[Dataset items]
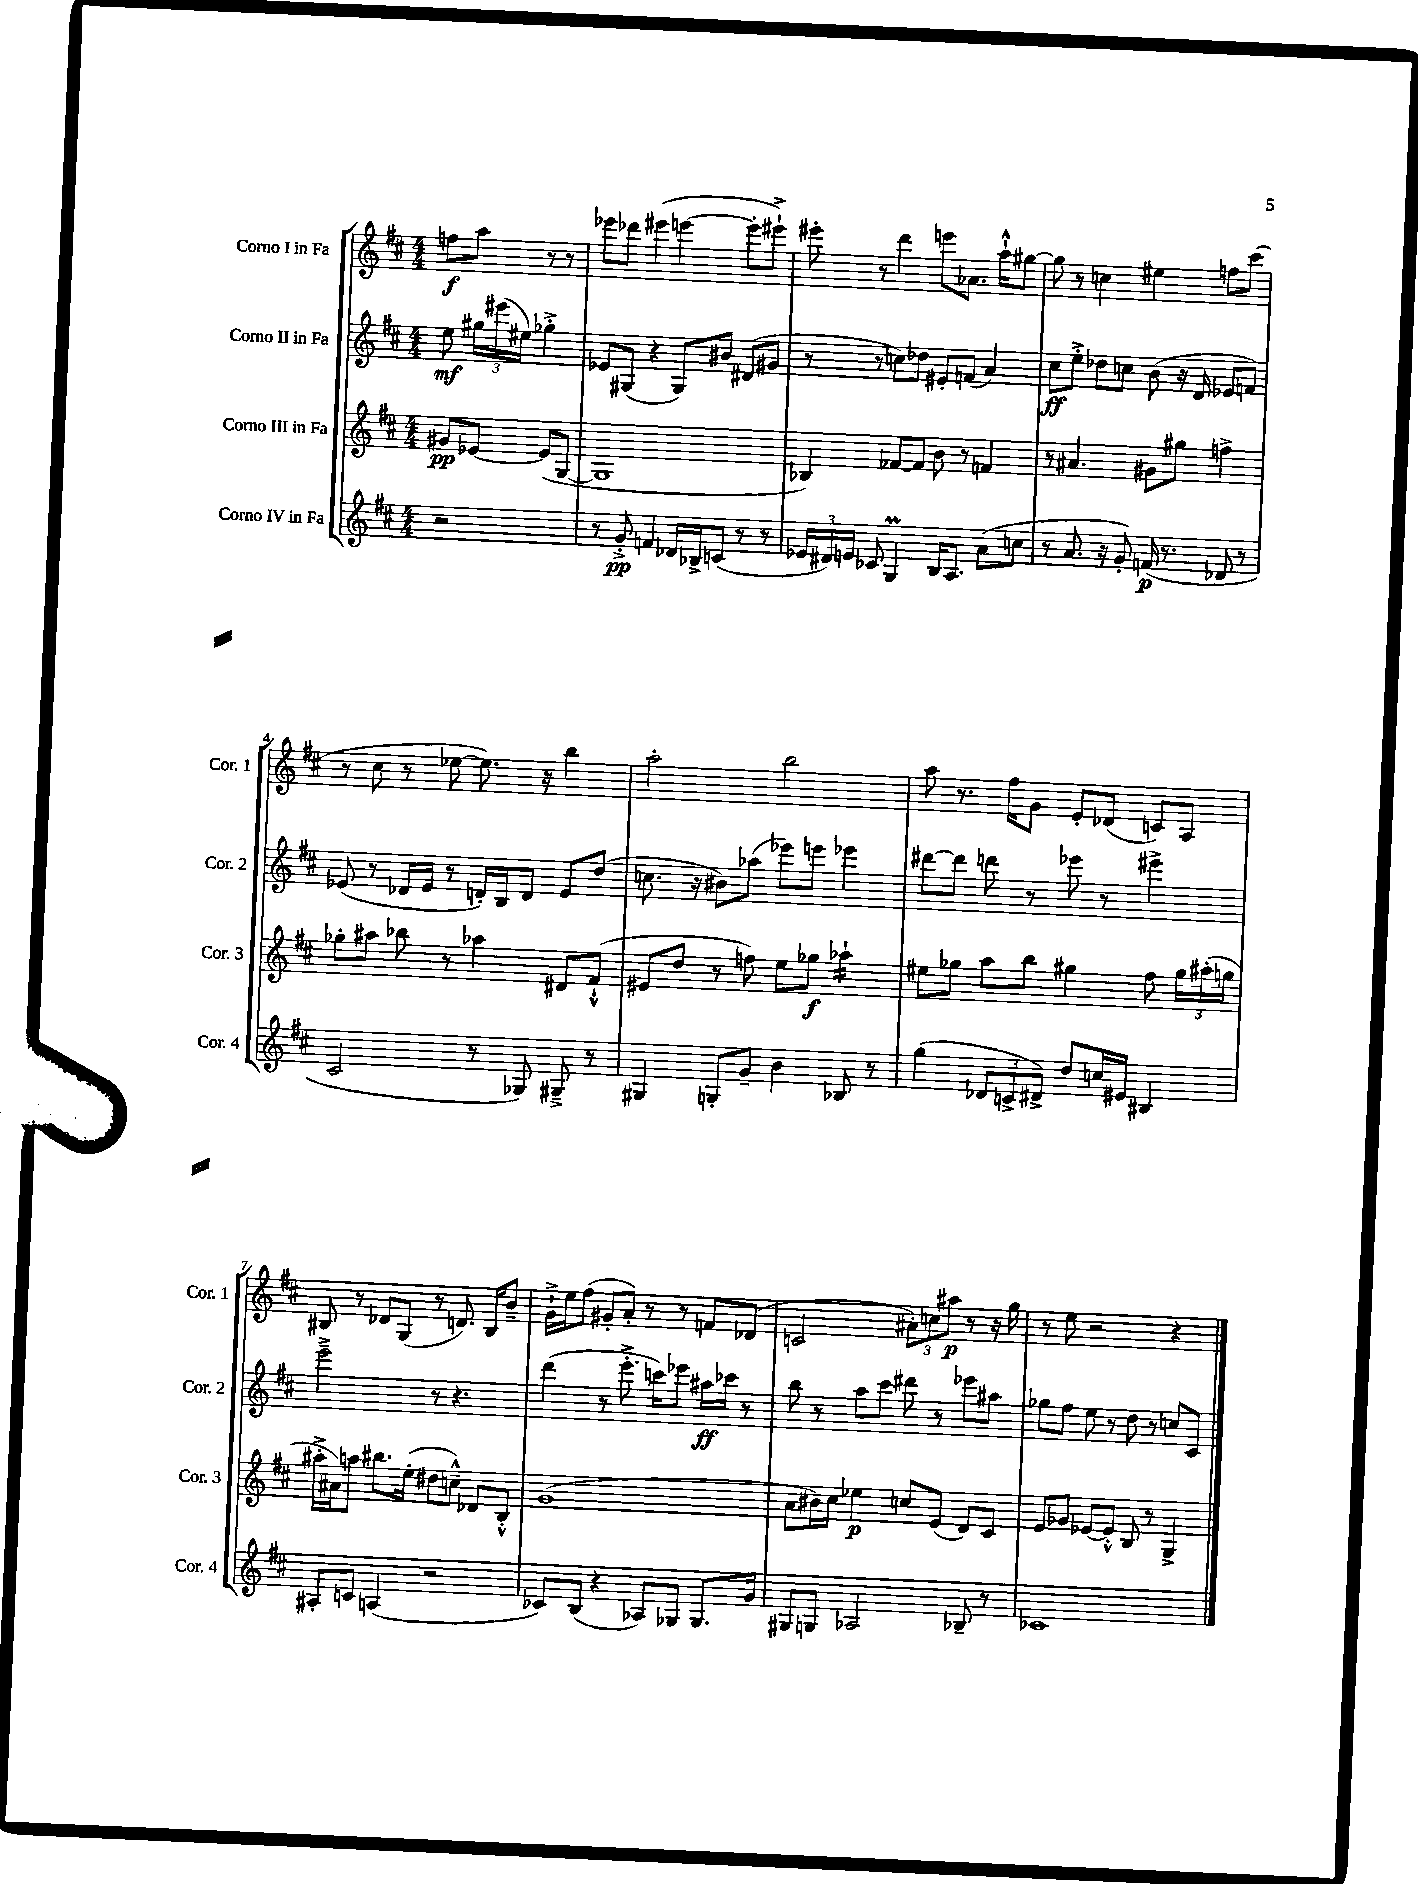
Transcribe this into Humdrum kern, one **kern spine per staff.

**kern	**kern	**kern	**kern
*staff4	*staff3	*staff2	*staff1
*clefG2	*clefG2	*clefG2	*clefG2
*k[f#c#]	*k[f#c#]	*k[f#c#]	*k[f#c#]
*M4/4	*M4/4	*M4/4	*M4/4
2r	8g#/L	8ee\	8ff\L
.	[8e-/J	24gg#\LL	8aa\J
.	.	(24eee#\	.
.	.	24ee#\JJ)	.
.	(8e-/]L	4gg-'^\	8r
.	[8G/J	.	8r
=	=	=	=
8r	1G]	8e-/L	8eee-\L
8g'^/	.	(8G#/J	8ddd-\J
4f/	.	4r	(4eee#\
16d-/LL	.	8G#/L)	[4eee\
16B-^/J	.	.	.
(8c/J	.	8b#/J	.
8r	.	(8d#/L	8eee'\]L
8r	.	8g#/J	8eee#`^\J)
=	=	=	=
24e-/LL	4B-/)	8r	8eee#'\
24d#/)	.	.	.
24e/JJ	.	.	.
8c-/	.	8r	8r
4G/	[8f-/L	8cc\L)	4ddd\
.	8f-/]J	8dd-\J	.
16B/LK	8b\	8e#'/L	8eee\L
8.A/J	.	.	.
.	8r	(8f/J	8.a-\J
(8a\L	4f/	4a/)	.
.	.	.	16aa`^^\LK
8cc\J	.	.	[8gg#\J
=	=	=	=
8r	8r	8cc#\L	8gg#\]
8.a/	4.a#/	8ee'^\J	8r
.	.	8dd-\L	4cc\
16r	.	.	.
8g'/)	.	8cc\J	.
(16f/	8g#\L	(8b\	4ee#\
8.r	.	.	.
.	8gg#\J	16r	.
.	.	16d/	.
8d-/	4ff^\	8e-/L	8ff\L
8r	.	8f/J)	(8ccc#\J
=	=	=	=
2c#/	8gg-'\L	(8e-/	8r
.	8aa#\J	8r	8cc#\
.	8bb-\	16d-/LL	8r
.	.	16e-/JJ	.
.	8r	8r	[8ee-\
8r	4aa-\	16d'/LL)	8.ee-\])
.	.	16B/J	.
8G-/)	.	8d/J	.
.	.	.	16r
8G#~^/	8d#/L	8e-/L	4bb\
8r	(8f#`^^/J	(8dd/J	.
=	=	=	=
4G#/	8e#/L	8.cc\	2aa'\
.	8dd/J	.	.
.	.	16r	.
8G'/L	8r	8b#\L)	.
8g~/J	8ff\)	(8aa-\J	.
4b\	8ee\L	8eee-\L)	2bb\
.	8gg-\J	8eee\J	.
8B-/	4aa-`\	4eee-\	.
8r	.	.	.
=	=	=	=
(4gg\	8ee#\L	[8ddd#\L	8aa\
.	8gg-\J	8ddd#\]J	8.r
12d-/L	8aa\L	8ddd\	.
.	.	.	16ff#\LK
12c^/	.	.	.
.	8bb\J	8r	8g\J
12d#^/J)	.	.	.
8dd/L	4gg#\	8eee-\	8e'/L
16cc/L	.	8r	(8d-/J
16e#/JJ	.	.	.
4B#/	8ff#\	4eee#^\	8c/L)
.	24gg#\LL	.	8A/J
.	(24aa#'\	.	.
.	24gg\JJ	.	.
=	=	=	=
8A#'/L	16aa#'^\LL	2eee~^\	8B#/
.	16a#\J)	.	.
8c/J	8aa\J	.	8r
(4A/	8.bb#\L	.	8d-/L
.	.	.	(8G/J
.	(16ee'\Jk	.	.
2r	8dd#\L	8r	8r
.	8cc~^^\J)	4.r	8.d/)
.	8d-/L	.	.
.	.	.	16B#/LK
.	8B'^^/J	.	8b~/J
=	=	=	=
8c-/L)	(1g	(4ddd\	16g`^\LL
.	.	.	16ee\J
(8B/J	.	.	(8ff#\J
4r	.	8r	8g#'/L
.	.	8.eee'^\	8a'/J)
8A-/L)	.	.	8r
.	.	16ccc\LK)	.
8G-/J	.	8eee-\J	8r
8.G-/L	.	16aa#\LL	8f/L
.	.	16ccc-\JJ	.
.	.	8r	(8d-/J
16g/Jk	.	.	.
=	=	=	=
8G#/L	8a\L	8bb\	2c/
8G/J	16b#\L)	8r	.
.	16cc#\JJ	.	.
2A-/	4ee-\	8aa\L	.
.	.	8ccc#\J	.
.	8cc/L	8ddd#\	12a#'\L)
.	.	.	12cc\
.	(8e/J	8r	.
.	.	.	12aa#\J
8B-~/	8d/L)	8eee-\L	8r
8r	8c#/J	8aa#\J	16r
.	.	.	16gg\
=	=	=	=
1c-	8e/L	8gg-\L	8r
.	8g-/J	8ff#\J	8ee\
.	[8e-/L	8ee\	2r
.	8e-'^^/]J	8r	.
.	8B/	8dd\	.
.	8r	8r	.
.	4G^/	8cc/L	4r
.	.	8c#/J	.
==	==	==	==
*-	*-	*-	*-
* * *
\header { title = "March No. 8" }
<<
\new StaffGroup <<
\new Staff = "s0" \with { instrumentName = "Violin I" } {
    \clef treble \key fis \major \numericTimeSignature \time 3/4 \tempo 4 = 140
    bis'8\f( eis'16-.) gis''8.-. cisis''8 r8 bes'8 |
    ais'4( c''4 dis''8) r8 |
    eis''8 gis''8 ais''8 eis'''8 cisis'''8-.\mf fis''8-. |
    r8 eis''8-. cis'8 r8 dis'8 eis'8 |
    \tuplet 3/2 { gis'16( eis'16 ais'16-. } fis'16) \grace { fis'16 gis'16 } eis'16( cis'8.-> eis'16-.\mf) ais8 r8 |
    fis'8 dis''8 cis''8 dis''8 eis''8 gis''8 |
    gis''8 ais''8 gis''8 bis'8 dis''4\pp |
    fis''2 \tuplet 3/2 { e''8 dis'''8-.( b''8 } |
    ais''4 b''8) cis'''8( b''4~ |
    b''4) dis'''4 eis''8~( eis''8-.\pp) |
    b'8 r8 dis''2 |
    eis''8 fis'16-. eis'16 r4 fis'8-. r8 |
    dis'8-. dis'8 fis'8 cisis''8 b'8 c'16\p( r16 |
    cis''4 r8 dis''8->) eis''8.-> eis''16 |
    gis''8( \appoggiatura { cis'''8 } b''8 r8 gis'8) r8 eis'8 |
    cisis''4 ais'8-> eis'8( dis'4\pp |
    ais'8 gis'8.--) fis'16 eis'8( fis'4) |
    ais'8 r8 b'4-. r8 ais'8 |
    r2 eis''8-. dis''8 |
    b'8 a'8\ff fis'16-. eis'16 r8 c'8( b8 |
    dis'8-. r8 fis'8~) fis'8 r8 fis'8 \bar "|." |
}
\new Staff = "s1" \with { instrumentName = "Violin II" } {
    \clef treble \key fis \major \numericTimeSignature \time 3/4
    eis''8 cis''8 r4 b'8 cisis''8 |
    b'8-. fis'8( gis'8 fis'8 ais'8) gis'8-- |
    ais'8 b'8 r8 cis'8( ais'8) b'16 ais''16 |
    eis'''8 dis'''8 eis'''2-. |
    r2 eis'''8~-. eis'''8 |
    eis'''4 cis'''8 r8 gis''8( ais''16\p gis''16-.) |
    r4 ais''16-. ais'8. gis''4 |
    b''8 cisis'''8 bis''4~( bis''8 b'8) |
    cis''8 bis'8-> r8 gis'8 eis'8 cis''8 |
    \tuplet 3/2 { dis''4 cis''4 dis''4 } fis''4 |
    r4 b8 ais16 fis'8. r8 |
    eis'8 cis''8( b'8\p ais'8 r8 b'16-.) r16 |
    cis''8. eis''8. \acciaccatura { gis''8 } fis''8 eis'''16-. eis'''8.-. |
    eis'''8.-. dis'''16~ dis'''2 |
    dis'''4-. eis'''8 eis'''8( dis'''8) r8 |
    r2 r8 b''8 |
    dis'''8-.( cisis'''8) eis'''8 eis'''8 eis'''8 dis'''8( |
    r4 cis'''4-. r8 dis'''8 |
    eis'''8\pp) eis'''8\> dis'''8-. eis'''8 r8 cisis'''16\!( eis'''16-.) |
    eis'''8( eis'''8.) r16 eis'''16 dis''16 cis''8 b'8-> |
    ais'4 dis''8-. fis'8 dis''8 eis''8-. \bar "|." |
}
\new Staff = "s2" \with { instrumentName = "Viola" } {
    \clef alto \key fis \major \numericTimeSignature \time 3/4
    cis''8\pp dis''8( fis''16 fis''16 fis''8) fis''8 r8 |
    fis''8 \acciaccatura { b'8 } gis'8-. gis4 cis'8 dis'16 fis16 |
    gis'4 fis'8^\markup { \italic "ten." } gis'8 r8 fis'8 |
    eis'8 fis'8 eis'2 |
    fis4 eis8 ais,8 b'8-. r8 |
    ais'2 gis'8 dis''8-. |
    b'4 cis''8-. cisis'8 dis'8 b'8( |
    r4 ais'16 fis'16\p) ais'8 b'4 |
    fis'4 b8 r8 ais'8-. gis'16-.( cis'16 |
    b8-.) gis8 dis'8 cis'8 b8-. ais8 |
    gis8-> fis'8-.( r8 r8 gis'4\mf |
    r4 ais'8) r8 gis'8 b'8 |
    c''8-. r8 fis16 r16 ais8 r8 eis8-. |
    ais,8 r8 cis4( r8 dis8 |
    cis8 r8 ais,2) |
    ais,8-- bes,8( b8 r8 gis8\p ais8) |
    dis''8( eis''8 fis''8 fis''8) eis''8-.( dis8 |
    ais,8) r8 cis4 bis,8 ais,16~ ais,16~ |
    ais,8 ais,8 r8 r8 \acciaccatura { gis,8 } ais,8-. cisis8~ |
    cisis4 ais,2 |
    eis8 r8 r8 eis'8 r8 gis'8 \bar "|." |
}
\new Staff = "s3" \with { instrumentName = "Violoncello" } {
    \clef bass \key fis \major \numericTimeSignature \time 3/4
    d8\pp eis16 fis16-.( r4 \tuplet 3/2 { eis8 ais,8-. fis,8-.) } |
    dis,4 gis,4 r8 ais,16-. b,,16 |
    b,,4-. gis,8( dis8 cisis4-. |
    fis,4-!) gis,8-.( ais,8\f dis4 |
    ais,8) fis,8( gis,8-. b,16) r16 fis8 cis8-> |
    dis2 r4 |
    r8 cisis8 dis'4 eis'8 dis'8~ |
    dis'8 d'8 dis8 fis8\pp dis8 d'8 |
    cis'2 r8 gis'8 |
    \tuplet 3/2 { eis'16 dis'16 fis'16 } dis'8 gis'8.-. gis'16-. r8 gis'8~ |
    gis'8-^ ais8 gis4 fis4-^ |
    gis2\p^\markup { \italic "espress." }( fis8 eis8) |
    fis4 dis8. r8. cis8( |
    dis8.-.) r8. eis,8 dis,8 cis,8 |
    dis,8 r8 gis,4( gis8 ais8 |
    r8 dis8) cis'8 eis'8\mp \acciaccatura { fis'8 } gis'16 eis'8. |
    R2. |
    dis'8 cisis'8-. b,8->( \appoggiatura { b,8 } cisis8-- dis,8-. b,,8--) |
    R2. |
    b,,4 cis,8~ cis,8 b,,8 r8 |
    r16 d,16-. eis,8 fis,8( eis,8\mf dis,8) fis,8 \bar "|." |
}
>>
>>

- _Written request_
Locate each line in the listing that contains the string "acciaccatura", and copy those lines.

- _Answer in full_
    cis''8. eis''8. \acciaccatura { gis''8 } fis''8 eis'''16-. eis'''8.-. |
    fis''8 \acciaccatura { b'8 } gis'8-. gis4 cis'8 dis'16 fis16 |
    ais,8 ais,8 r8 r8 \acciaccatura { gis,8 } ais,8-. cisis8~ |
    r8 dis8) cis'8 eis'8\mp \acciaccatura { fis'8 } gis'16 eis'8. |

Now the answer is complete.